Please keep the images out and set down the data exactly as given.
======== Records shown
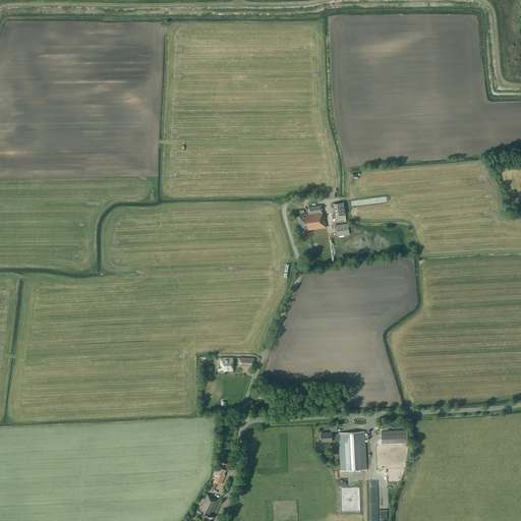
[(336,216),(346,215),(344,203),(334,204),(336,216)]
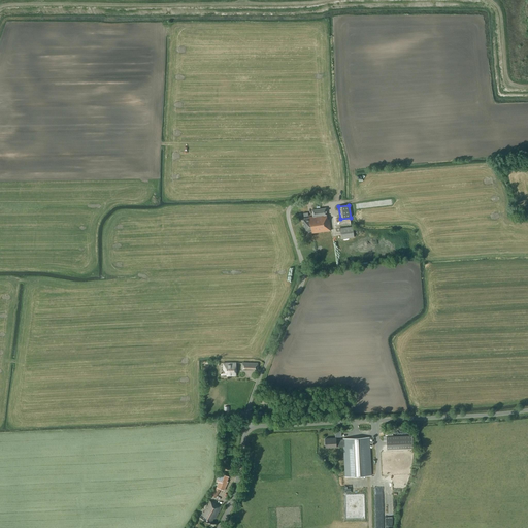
[(331,230),(329,219),(328,219),(326,208),(312,210),(314,217),(303,219),(305,232),(311,231),(312,233),(331,230)]
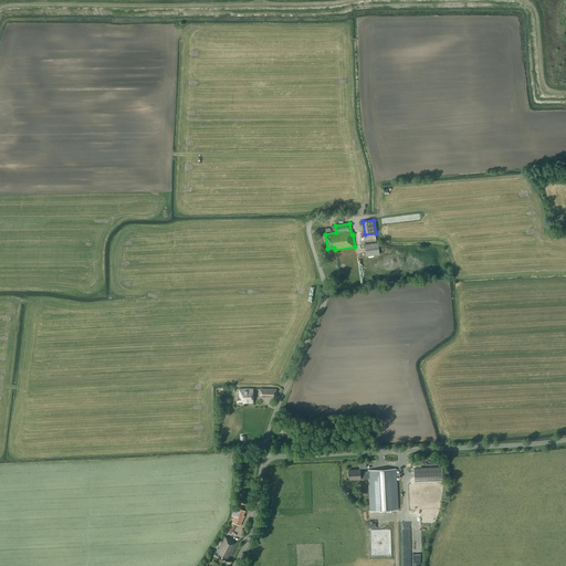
[(366,255),(379,253),(378,243),(365,244),(366,255)]
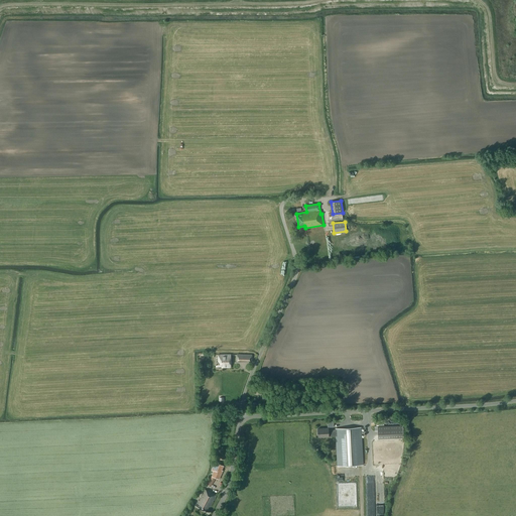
[(231,368),(231,355),(218,355),(218,362),(216,362),(216,367),(223,366),(223,368),(231,368)]
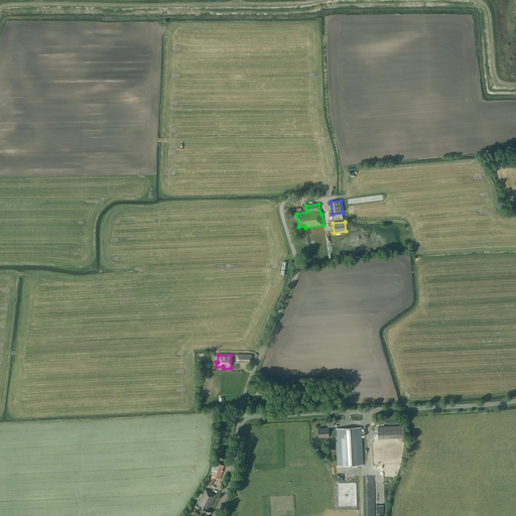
[(403,437),(402,425),(377,426),(378,438),(403,437)]
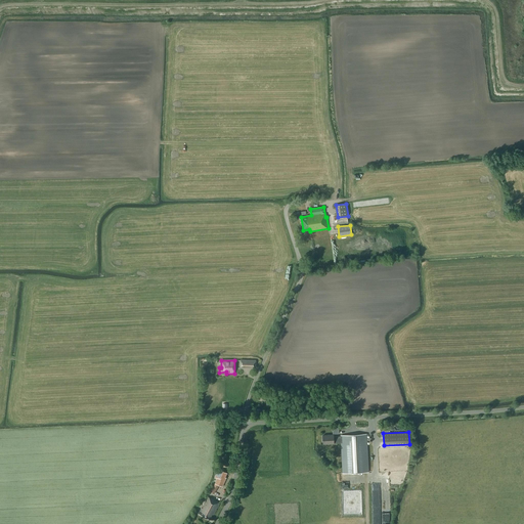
[(343,473),(369,472),(368,434),(342,435),(342,436),(335,436),(335,434),(323,434),(324,443),(336,443),(342,442),(343,473)]
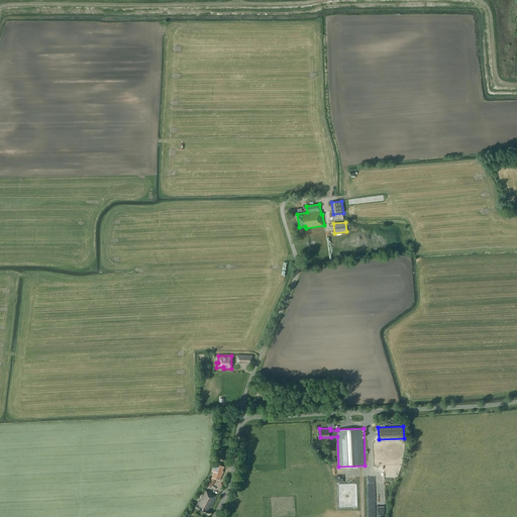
[(218,463),(212,477),(219,481),(222,475),(220,475),(224,467),(218,463)]
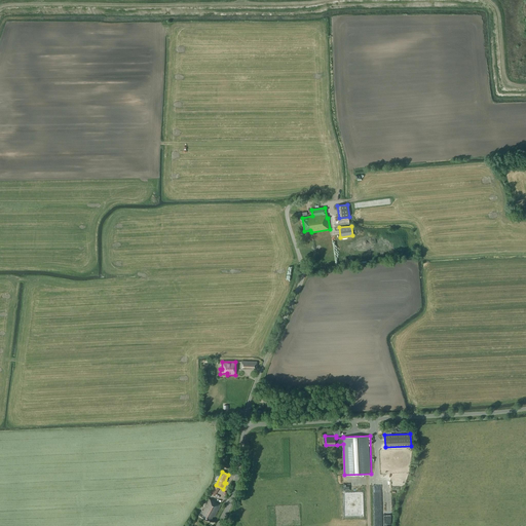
[(199,516),(211,521),(213,517),(214,517),(220,505),(208,499),(199,516)]
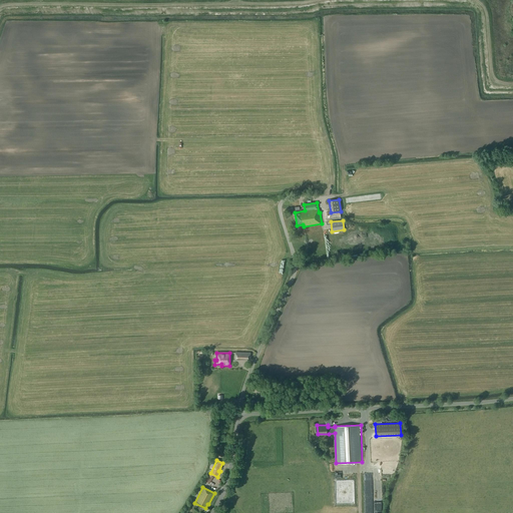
All buildings are outlined.
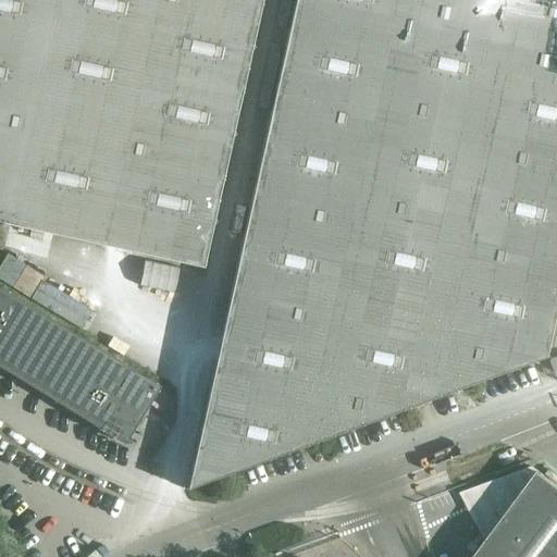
[(0,0),(0,222),(202,268),(261,0),(0,0)]
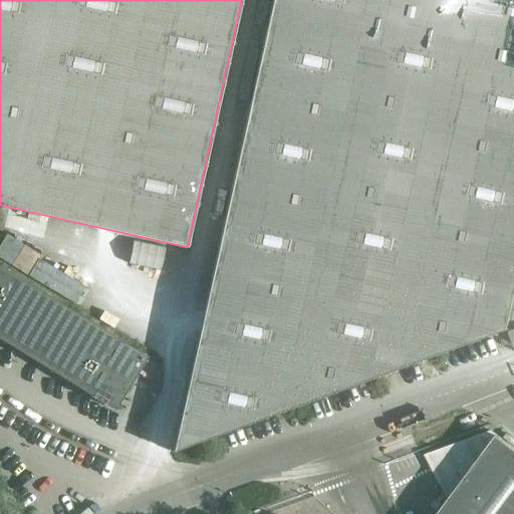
[(382,374),(421,360),(433,355),(476,339),(492,333),(503,329),(513,279),(513,0),(272,0),(173,452),(208,439),(294,407),(308,402),(365,380),(382,374)]
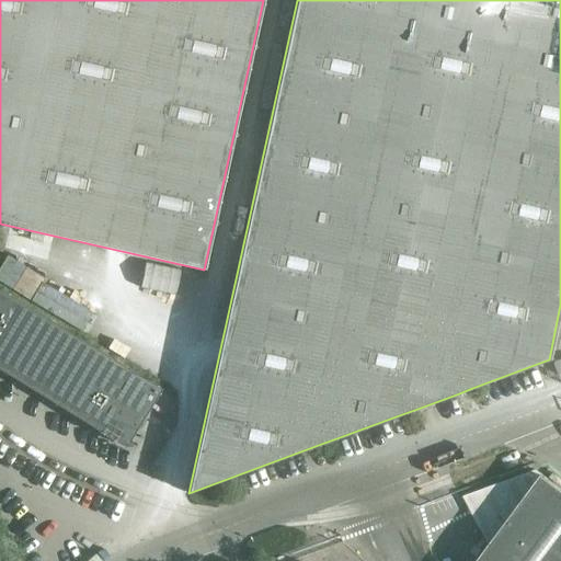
[(161,389),(0,289),(0,369),(125,447),(138,426),(140,423),(142,419),(161,389)]
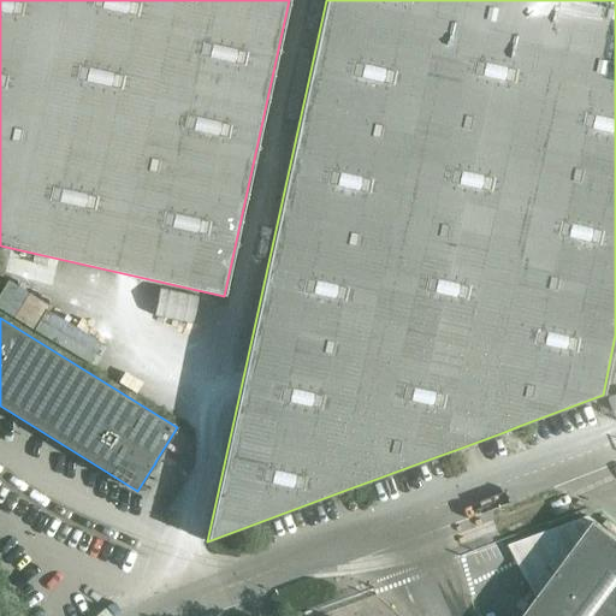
[(159,473),(152,468),(137,491),(135,495),(148,503),(159,473)]
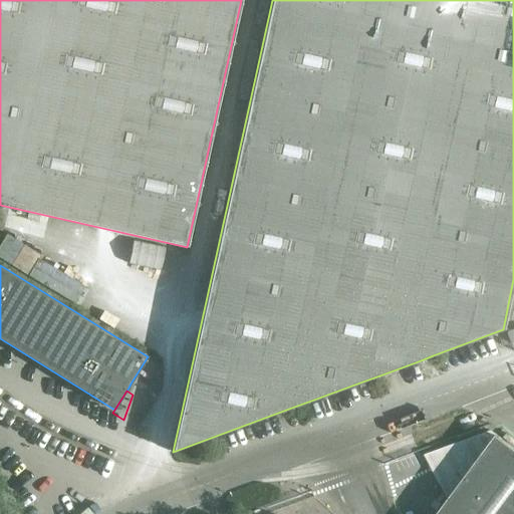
[(513,513),(513,448),(497,436),(438,513),(513,513)]
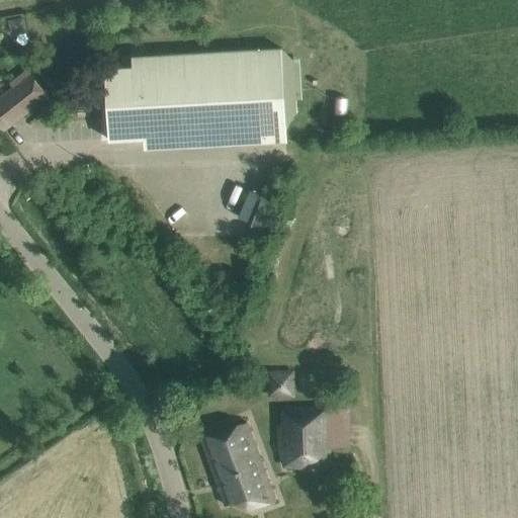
[(281,48),(121,57),(122,67),(106,68),(110,141),(286,131),(281,48)]
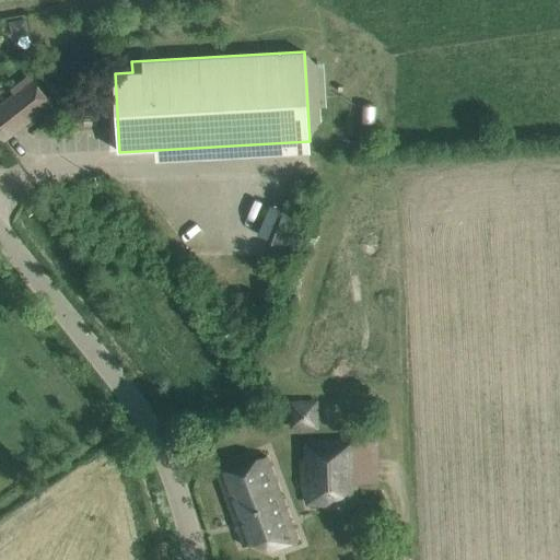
[(50,104),(39,90),(25,101),(19,92),(0,106),(0,136),(3,140),(50,104)]
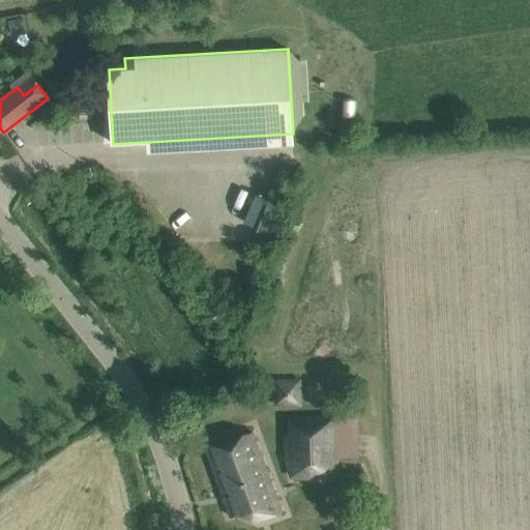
[(278,383),(278,404),(301,403),(301,382),(278,383)]
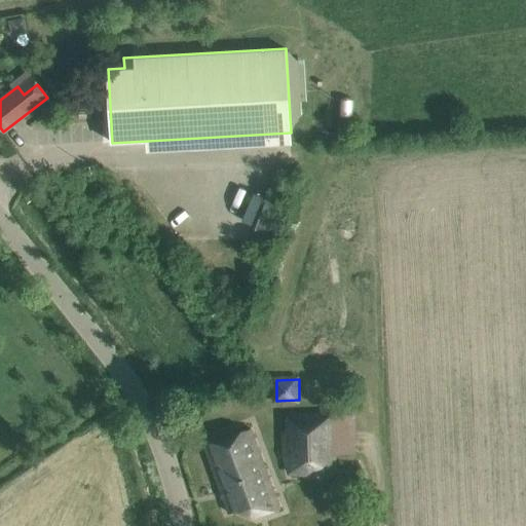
[(333,435),(333,414),(288,415),(288,431),(284,431),(284,437),(333,435)]
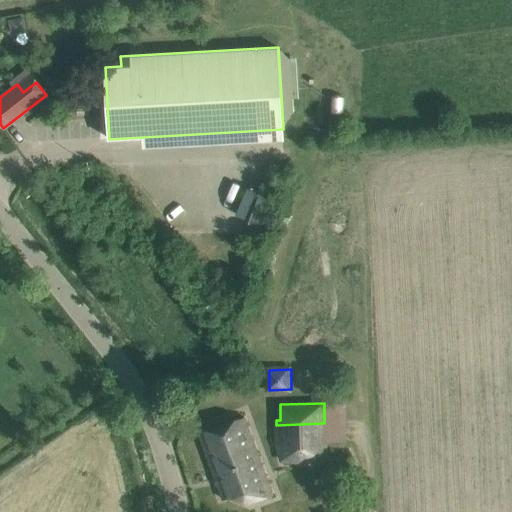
[(213,473),(258,456),(243,417),(198,433),(213,473)]
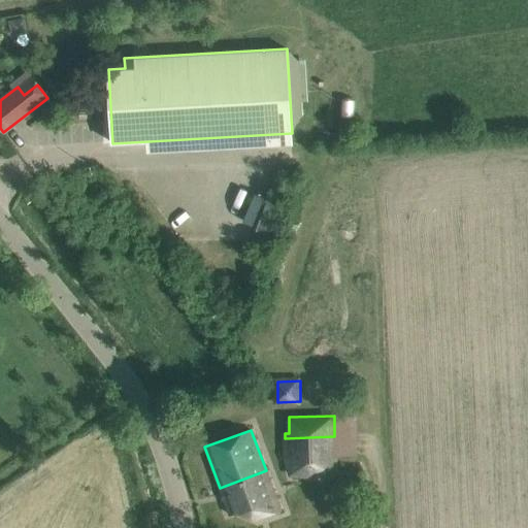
[(335,457),(334,436),(285,438),(286,459),(335,457)]
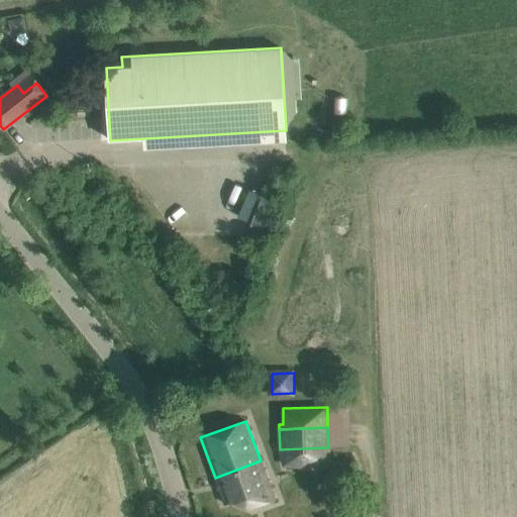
[(215,478),(224,504),(241,498),(247,510),(275,501),(261,460),(215,478)]
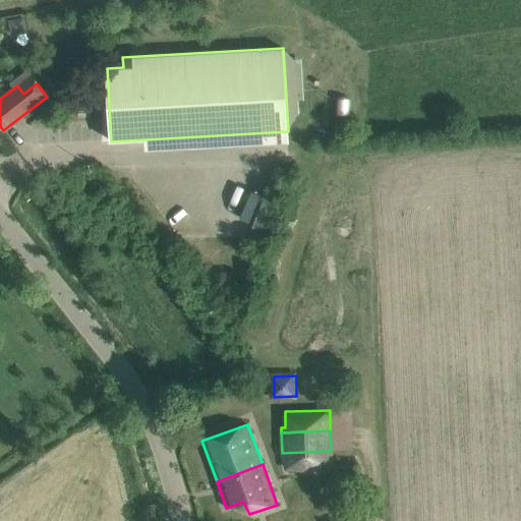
All buildings are outlined.
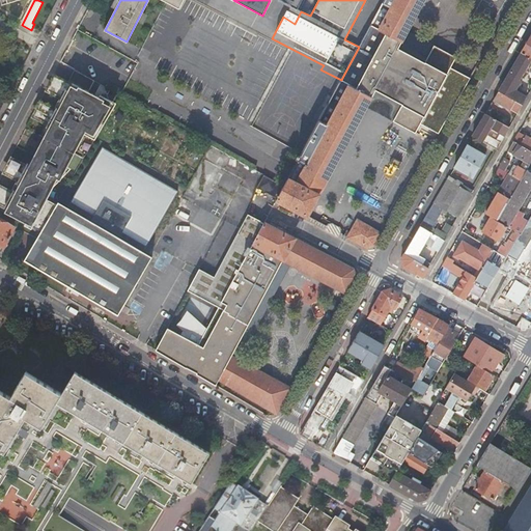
[(277,200),(307,217),(365,107),(374,89),(401,104),(392,121),(415,133),(420,123),(438,133),(470,78),(450,67),(455,57),(434,45),(424,62),(397,48),(407,31),(422,0),(384,0),(383,3),(391,8),(352,80),(343,76),(341,80),(335,91),(343,96),(338,107),(329,102),(302,154),(298,161),(306,165),(297,184),(288,179),(284,187),(277,199),(277,200)]
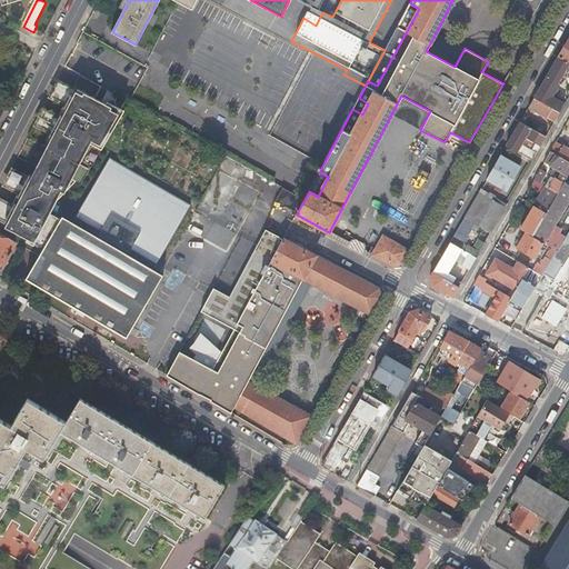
[(465,48),(436,33),(426,51),(455,67),(465,48)]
================
Reply:
[(336,216),(346,215),(344,203),(334,204),(336,216)]
[(331,230),(329,219),(328,219),(326,208),(312,210),(314,217),(303,219),(305,232),(311,231),(312,233),(331,230)]
[(366,255),(379,253),(378,243),(365,244),(366,255)]
[(231,368),(231,355),(218,355),(218,362),(216,362),(216,367),(223,366),(223,368),(231,368)]
[(403,437),(402,425),(377,426),(378,438),(403,437)]
[(343,473),(369,472),(368,434),(342,435),(342,436),(335,436),(335,434),(323,434),(324,443),(336,443),(342,442),(343,473)]
[(218,463),(212,477),(219,481),(222,475),(220,475),(224,467),(218,463)]
[(199,516),(211,521),(213,517),(214,517),(220,505),(208,499),(199,516)]
All buildings are outlined.
[(0,0),(0,222),(202,268),(261,0),(0,0)]
[(382,374),(421,360),(433,355),(476,339),(492,333),(503,329),(513,279),(513,0),(272,0),(173,452),(208,439),(294,407),(308,402),(365,380),(382,374)]
[(161,389),(0,289),(0,369),(125,447),(138,426),(140,423),(142,419),(161,389)]
[(159,473),(152,468),(137,491),(135,495),(148,503),(159,473)]
[(513,513),(513,448),(497,436),(438,513),(513,513)]
[(281,48),(121,57),(122,67),(106,68),(110,141),(286,131),(281,48)]
[(50,104),(39,90),(25,101),(19,92),(0,106),(0,136),(3,140),(50,104)]
[(278,383),(278,404),(301,403),(301,382),(278,383)]
[(333,435),(333,414),(288,415),(288,431),(284,431),(284,437),(333,435)]
[(213,473),(258,456),(243,417),(198,433),(213,473)]
[(335,457),(334,436),(285,438),(286,459),(335,457)]
[(215,478),(224,504),(241,498),(247,510),(275,501),(261,460),(215,478)]
All buildings are outlined.
[(277,200),(307,217),(365,107),(374,89),(401,104),(392,121),(415,133),(420,123),(438,133),(470,78),(450,67),(455,57),(434,45),(424,62),(397,48),(407,31),(422,0),(384,0),(383,3),(391,8),(352,80),(343,76),(341,80),(335,91),(343,96),(338,107),(329,102),(302,154),(298,161),(306,165),(297,184),(288,179),(284,187),(277,199),(277,200)]
[(465,48),(436,33),(426,51),(455,67),(465,48)]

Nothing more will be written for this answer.